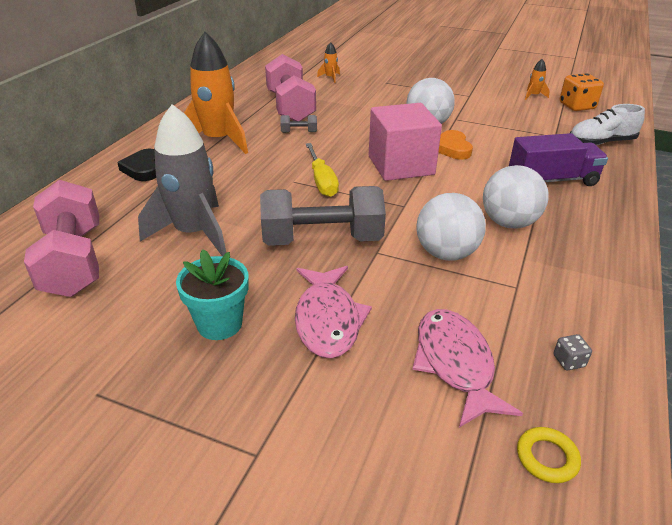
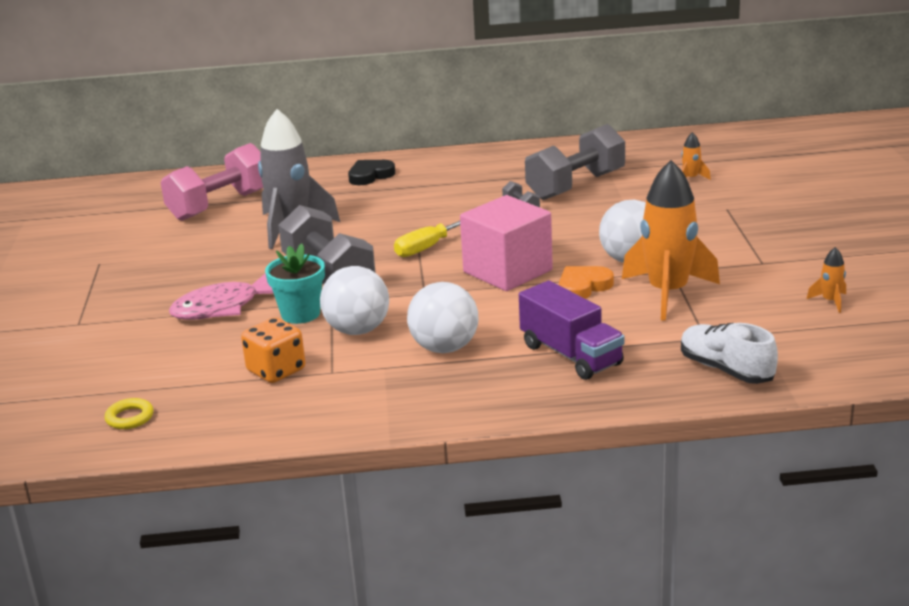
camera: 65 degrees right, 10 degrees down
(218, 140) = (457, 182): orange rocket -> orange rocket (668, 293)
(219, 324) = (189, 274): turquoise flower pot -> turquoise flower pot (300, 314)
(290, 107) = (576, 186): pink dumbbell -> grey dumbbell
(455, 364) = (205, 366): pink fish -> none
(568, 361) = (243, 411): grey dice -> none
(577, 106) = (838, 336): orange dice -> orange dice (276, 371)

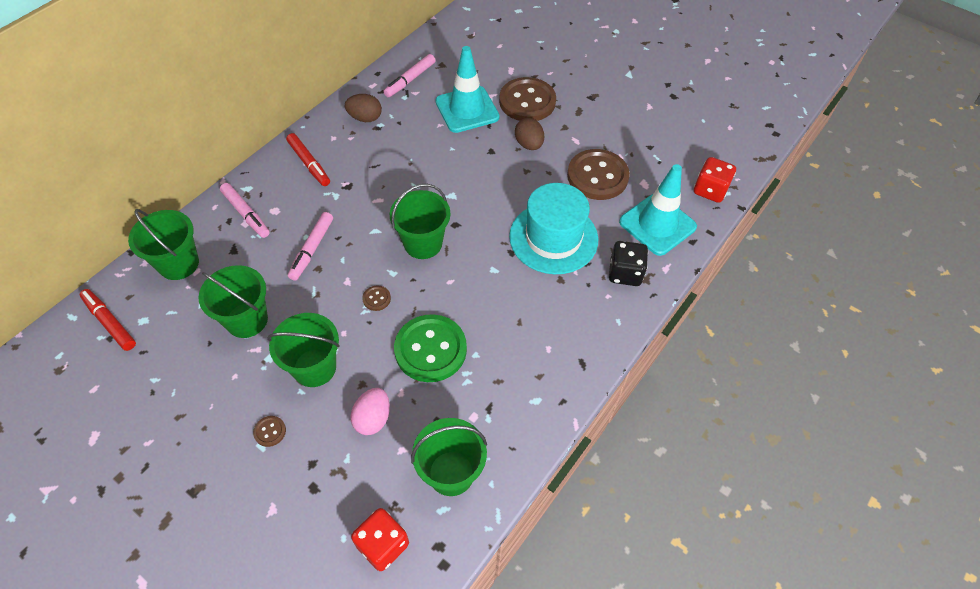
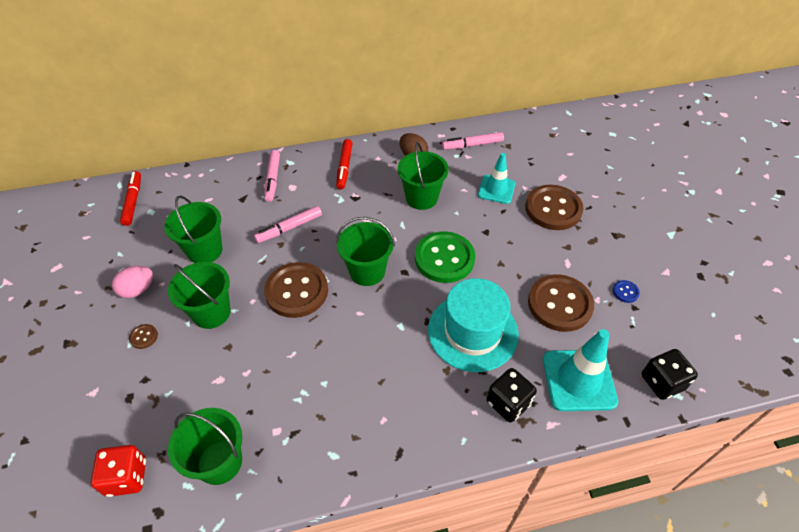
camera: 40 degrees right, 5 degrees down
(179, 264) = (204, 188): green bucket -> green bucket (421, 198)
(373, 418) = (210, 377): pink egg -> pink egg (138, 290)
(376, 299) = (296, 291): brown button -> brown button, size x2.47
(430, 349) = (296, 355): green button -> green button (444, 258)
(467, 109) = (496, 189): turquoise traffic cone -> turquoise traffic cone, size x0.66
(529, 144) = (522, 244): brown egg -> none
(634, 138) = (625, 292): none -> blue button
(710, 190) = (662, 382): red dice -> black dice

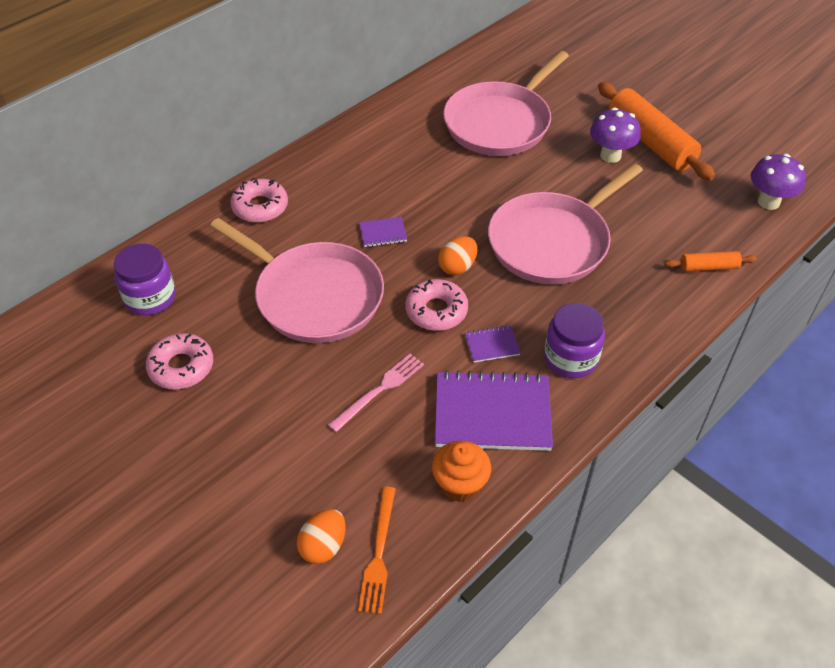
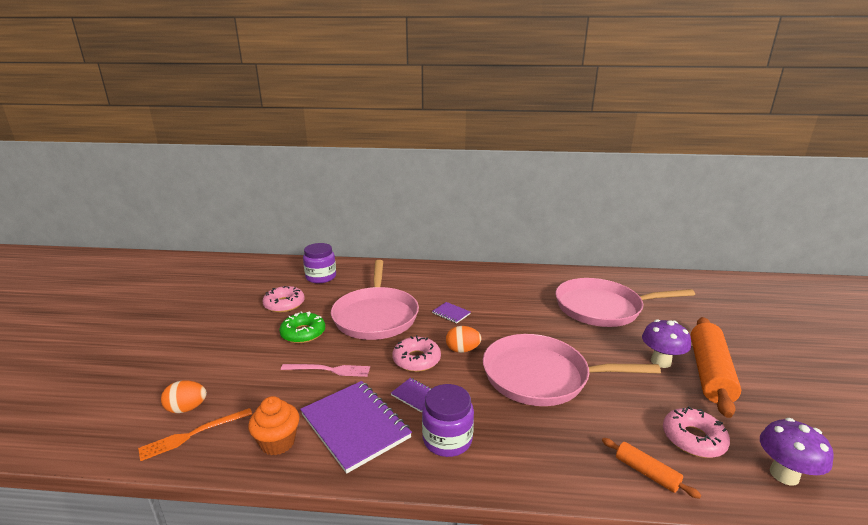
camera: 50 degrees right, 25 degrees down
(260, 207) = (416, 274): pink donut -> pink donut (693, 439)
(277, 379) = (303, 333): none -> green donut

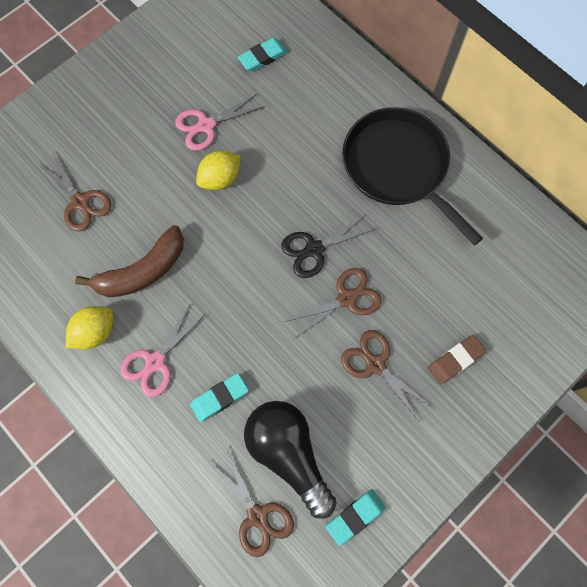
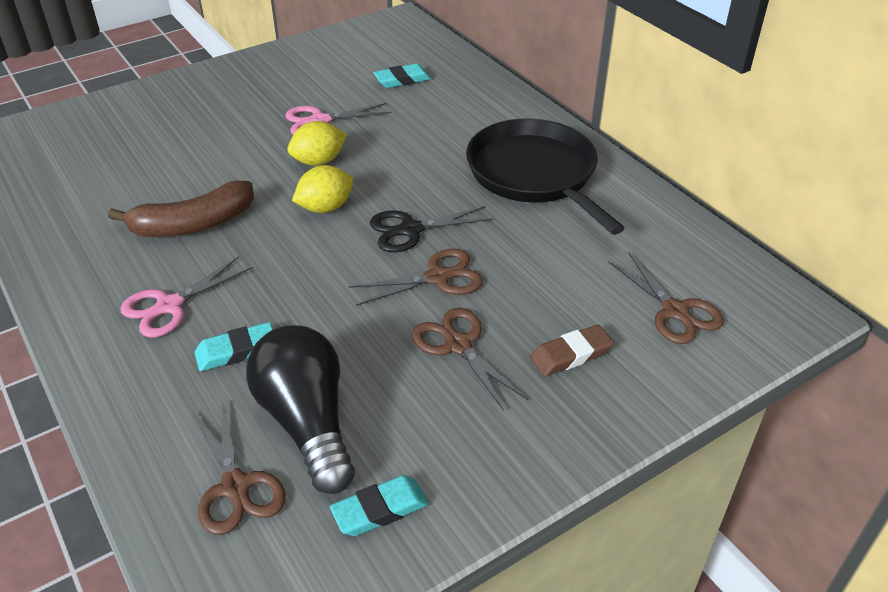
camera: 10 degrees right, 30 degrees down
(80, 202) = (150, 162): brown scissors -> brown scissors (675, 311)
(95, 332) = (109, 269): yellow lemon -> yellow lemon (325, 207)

**Required work**
Return a copy of every line in the records that includes the string "none".

**Task result**
(455, 364) = (205, 366): pink fish -> none
(568, 361) = (243, 411): grey dice -> none
(529, 144) = (522, 244): brown egg -> none
(634, 138) = (625, 292): none -> blue button
(277, 379) = (303, 333): none -> green donut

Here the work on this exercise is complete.